EXERCISE DATA Block Start

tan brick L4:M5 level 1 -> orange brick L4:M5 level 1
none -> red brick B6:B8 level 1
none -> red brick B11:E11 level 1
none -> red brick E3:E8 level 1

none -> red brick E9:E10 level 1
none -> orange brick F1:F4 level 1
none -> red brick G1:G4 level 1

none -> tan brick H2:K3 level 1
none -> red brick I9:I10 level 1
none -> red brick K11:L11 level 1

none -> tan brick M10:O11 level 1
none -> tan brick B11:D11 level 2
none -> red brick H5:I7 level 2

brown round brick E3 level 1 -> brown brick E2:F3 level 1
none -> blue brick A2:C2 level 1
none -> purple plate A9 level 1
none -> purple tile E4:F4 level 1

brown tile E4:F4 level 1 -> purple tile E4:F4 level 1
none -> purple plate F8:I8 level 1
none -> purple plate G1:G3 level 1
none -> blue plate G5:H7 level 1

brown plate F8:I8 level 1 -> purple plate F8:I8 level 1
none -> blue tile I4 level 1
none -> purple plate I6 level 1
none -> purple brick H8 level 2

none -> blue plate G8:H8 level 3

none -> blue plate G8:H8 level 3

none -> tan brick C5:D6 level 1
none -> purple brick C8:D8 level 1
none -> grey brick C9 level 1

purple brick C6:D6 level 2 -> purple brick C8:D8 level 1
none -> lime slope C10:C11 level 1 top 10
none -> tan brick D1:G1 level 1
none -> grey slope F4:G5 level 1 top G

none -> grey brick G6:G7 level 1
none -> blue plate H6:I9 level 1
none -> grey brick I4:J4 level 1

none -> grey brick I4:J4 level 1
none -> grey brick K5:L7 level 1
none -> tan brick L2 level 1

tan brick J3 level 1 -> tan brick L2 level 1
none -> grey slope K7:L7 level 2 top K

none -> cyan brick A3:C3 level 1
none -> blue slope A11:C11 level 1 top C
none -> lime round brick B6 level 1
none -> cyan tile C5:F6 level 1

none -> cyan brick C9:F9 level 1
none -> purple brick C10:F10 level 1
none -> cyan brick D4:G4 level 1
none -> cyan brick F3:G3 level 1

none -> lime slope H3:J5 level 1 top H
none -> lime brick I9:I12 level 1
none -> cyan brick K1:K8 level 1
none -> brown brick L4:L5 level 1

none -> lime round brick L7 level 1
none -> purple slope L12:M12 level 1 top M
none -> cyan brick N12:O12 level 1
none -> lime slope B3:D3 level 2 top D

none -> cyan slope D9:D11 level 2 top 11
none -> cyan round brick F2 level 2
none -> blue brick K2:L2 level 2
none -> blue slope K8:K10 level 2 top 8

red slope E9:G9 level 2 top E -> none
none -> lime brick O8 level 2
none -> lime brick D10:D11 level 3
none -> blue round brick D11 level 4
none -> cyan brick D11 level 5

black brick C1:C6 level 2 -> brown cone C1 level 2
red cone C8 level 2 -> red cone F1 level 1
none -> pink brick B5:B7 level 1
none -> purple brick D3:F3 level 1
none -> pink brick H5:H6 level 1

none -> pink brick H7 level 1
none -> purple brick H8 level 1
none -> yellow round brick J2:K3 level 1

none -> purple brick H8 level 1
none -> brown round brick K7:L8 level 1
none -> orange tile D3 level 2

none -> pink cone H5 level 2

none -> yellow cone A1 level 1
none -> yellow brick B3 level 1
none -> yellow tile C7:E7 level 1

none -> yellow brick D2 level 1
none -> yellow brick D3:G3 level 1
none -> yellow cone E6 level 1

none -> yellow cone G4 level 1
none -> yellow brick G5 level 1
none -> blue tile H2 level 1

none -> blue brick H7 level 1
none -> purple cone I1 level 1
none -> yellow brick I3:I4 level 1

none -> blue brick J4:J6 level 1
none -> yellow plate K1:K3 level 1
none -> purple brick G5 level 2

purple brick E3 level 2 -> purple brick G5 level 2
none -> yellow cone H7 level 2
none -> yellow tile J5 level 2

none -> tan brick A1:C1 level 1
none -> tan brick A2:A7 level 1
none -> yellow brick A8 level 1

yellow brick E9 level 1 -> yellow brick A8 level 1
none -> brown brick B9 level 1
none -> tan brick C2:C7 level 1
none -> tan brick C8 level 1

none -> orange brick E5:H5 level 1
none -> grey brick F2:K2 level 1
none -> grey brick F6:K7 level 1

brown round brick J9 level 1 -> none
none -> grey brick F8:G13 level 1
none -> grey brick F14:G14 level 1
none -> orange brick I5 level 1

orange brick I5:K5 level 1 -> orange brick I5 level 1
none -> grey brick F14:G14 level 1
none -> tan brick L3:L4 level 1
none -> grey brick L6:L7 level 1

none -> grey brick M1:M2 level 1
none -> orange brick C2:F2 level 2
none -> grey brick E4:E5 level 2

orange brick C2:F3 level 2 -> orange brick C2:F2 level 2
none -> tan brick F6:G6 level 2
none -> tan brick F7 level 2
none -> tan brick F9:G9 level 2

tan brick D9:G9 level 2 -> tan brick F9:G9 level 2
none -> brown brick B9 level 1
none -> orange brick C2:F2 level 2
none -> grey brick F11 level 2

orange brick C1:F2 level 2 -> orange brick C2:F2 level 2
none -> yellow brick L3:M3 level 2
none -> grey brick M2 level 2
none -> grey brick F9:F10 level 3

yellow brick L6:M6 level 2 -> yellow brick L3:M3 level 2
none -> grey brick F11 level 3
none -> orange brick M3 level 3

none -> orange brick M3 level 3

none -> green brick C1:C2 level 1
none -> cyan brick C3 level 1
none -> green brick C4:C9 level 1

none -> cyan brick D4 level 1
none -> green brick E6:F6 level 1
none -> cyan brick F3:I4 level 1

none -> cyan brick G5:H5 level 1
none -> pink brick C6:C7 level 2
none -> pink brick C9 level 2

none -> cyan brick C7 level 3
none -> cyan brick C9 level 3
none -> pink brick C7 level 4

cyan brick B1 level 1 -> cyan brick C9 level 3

EXERCISE DATA Block End

> [WHAT TO PRODUCE]
A faithful, complete copy of the entries above is required.

> [EXPECTED ANSWER]
tan brick L4:M5 level 1 -> orange brick L4:M5 level 1
none -> red brick B6:B8 level 1
none -> red brick B11:E11 level 1
none -> red brick E3:E8 level 1

none -> red brick E9:E10 level 1
none -> orange brick F1:F4 level 1
none -> red brick G1:G4 level 1

none -> tan brick H2:K3 level 1
none -> red brick I9:I10 level 1
none -> red brick K11:L11 level 1

none -> tan brick M10:O11 level 1
none -> tan brick B11:D11 level 2
none -> red brick H5:I7 level 2

brown round brick E3 level 1 -> brown brick E2:F3 level 1
none -> blue brick A2:C2 level 1
none -> purple plate A9 level 1
none -> purple tile E4:F4 level 1

brown tile E4:F4 level 1 -> purple tile E4:F4 level 1
none -> purple plate F8:I8 level 1
none -> purple plate G1:G3 level 1
none -> blue plate G5:H7 level 1

brown plate F8:I8 level 1 -> purple plate F8:I8 level 1
none -> blue tile I4 level 1
none -> purple plate I6 level 1
none -> purple brick H8 level 2

none -> blue plate G8:H8 level 3

none -> blue plate G8:H8 level 3

none -> tan brick C5:D6 level 1
none -> purple brick C8:D8 level 1
none -> grey brick C9 level 1

purple brick C6:D6 level 2 -> purple brick C8:D8 level 1
none -> lime slope C10:C11 level 1 top 10
none -> tan brick D1:G1 level 1
none -> grey slope F4:G5 level 1 top G

none -> grey brick G6:G7 level 1
none -> blue plate H6:I9 level 1
none -> grey brick I4:J4 level 1

none -> grey brick I4:J4 level 1
none -> grey brick K5:L7 level 1
none -> tan brick L2 level 1

tan brick J3 level 1 -> tan brick L2 level 1
none -> grey slope K7:L7 level 2 top K

none -> cyan brick A3:C3 level 1
none -> blue slope A11:C11 level 1 top C
none -> lime round brick B6 level 1
none -> cyan tile C5:F6 level 1

none -> cyan brick C9:F9 level 1
none -> purple brick C10:F10 level 1
none -> cyan brick D4:G4 level 1
none -> cyan brick F3:G3 level 1

none -> lime slope H3:J5 level 1 top H
none -> lime brick I9:I12 level 1
none -> cyan brick K1:K8 level 1
none -> brown brick L4:L5 level 1

none -> lime round brick L7 level 1
none -> purple slope L12:M12 level 1 top M
none -> cyan brick N12:O12 level 1
none -> lime slope B3:D3 level 2 top D

none -> cyan slope D9:D11 level 2 top 11
none -> cyan round brick F2 level 2
none -> blue brick K2:L2 level 2
none -> blue slope K8:K10 level 2 top 8

red slope E9:G9 level 2 top E -> none
none -> lime brick O8 level 2
none -> lime brick D10:D11 level 3
none -> blue round brick D11 level 4
none -> cyan brick D11 level 5

black brick C1:C6 level 2 -> brown cone C1 level 2
red cone C8 level 2 -> red cone F1 level 1
none -> pink brick B5:B7 level 1
none -> purple brick D3:F3 level 1
none -> pink brick H5:H6 level 1

none -> pink brick H7 level 1
none -> purple brick H8 level 1
none -> yellow round brick J2:K3 level 1

none -> purple brick H8 level 1
none -> brown round brick K7:L8 level 1
none -> orange tile D3 level 2

none -> pink cone H5 level 2

none -> yellow cone A1 level 1
none -> yellow brick B3 level 1
none -> yellow tile C7:E7 level 1

none -> yellow brick D2 level 1
none -> yellow brick D3:G3 level 1
none -> yellow cone E6 level 1

none -> yellow cone G4 level 1
none -> yellow brick G5 level 1
none -> blue tile H2 level 1

none -> blue brick H7 level 1
none -> purple cone I1 level 1
none -> yellow brick I3:I4 level 1

none -> blue brick J4:J6 level 1
none -> yellow plate K1:K3 level 1
none -> purple brick G5 level 2

purple brick E3 level 2 -> purple brick G5 level 2
none -> yellow cone H7 level 2
none -> yellow tile J5 level 2

none -> tan brick A1:C1 level 1
none -> tan brick A2:A7 level 1
none -> yellow brick A8 level 1

yellow brick E9 level 1 -> yellow brick A8 level 1
none -> brown brick B9 level 1
none -> tan brick C2:C7 level 1
none -> tan brick C8 level 1

none -> orange brick E5:H5 level 1
none -> grey brick F2:K2 level 1
none -> grey brick F6:K7 level 1

brown round brick J9 level 1 -> none
none -> grey brick F8:G13 level 1
none -> grey brick F14:G14 level 1
none -> orange brick I5 level 1

orange brick I5:K5 level 1 -> orange brick I5 level 1
none -> grey brick F14:G14 level 1
none -> tan brick L3:L4 level 1
none -> grey brick L6:L7 level 1

none -> grey brick M1:M2 level 1
none -> orange brick C2:F2 level 2
none -> grey brick E4:E5 level 2

orange brick C2:F3 level 2 -> orange brick C2:F2 level 2
none -> tan brick F6:G6 level 2
none -> tan brick F7 level 2
none -> tan brick F9:G9 level 2

tan brick D9:G9 level 2 -> tan brick F9:G9 level 2
none -> brown brick B9 level 1
none -> orange brick C2:F2 level 2
none -> grey brick F11 level 2

orange brick C1:F2 level 2 -> orange brick C2:F2 level 2
none -> yellow brick L3:M3 level 2
none -> grey brick M2 level 2
none -> grey brick F9:F10 level 3

yellow brick L6:M6 level 2 -> yellow brick L3:M3 level 2
none -> grey brick F11 level 3
none -> orange brick M3 level 3

none -> orange brick M3 level 3

none -> green brick C1:C2 level 1
none -> cyan brick C3 level 1
none -> green brick C4:C9 level 1

none -> cyan brick D4 level 1
none -> green brick E6:F6 level 1
none -> cyan brick F3:I4 level 1

none -> cyan brick G5:H5 level 1
none -> pink brick C6:C7 level 2
none -> pink brick C9 level 2

none -> cyan brick C7 level 3
none -> cyan brick C9 level 3
none -> pink brick C7 level 4

cyan brick B1 level 1 -> cyan brick C9 level 3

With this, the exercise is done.